[Before-and-after change data]
---*---
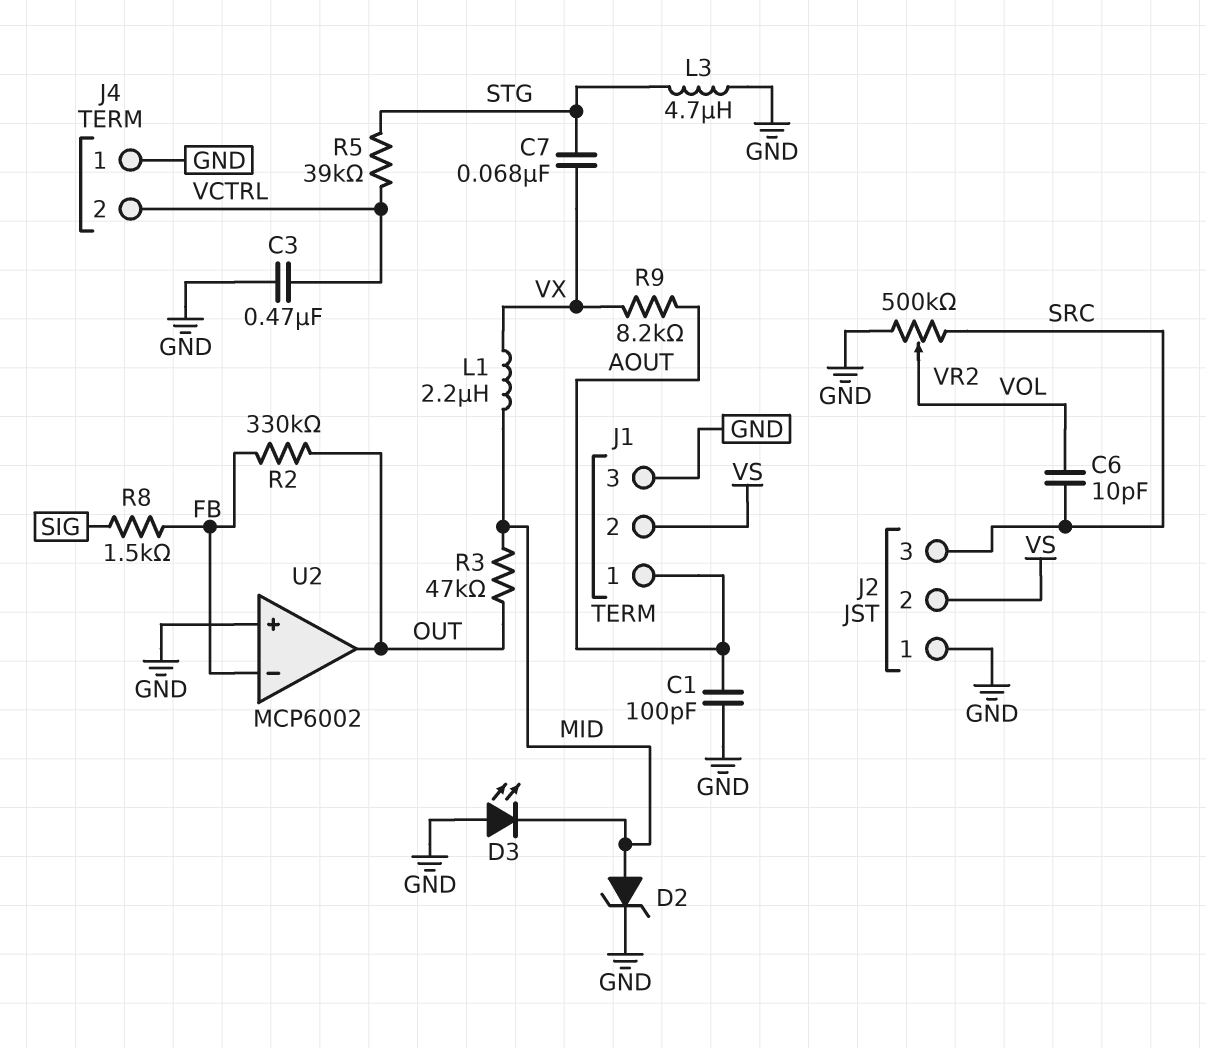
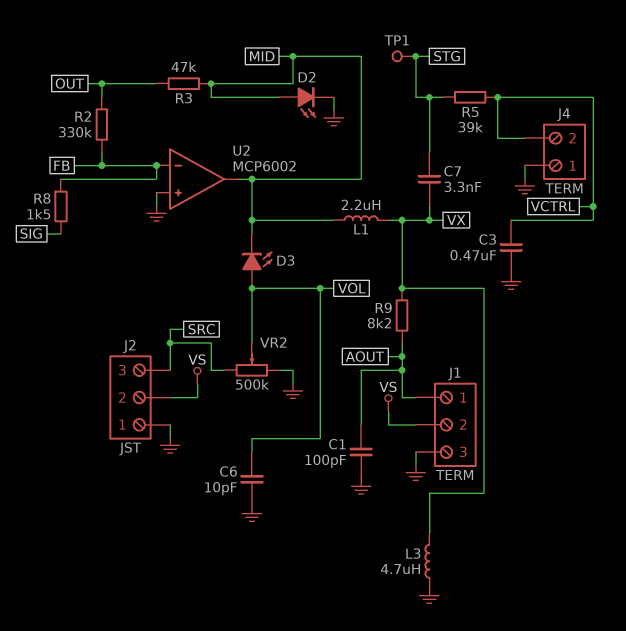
C6: 10pF (SRC, VOL) -> 10pF (GND, VOL)
C7: 68nF (STG, VX) -> 3.3nF (STG, VX)
D2: zener (A MID, K GND) -> LED (A MID, K GND)
D3: LED (A GND, K MID) -> LED (A VOL, K MID)
L3: 4.7uH (GND, STG) -> 4.7uH (GND, VX)
TP1: none -> test point (STG)
U2 pin out: OUT -> MID

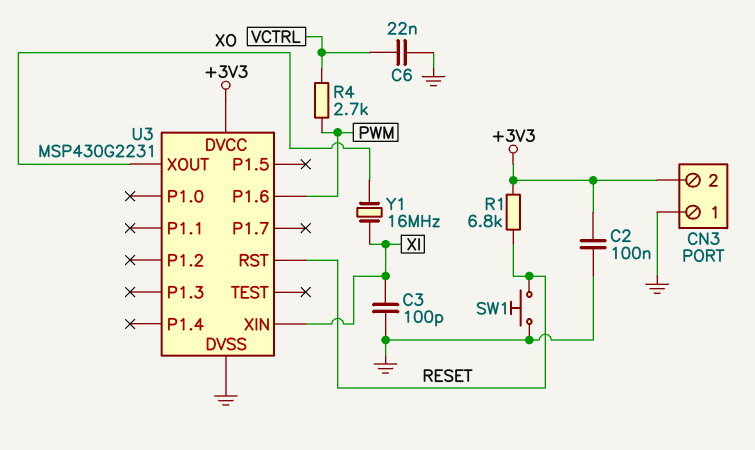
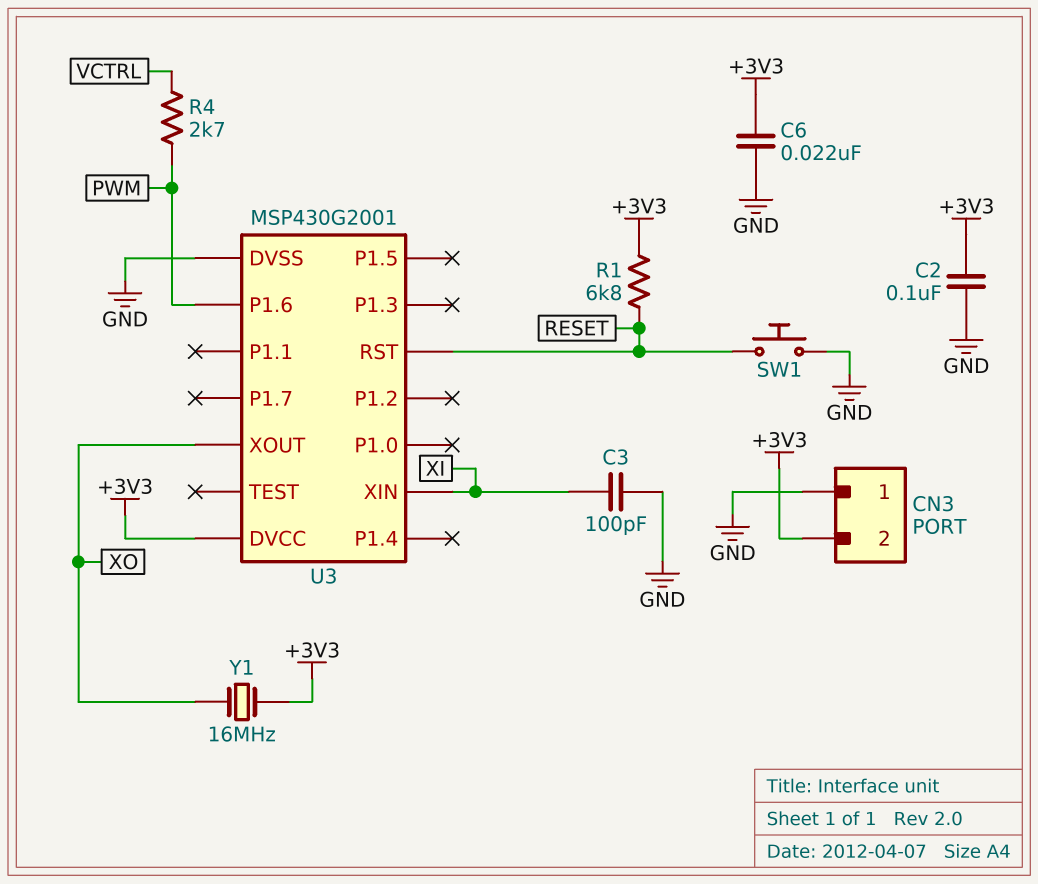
C6: 22nF (GND, VCTRL) -> 22nF (+3V3, GND)
U3: MSP430G2231 -> MSP430G2001
Y1: 16MHz (XI, XO) -> 16MHz (+3V3, XO)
---*---
What to work on>
Output nothing except an exact copy of the records above, with the images left out.

Written solution>
C6: 10pF (SRC, VOL) -> 10pF (GND, VOL)
C7: 68nF (STG, VX) -> 3.3nF (STG, VX)
D2: zener (A MID, K GND) -> LED (A MID, K GND)
D3: LED (A GND, K MID) -> LED (A VOL, K MID)
L3: 4.7uH (GND, STG) -> 4.7uH (GND, VX)
TP1: none -> test point (STG)
U2 pin out: OUT -> MID

C6: 22nF (GND, VCTRL) -> 22nF (+3V3, GND)
U3: MSP430G2231 -> MSP430G2001
Y1: 16MHz (XI, XO) -> 16MHz (+3V3, XO)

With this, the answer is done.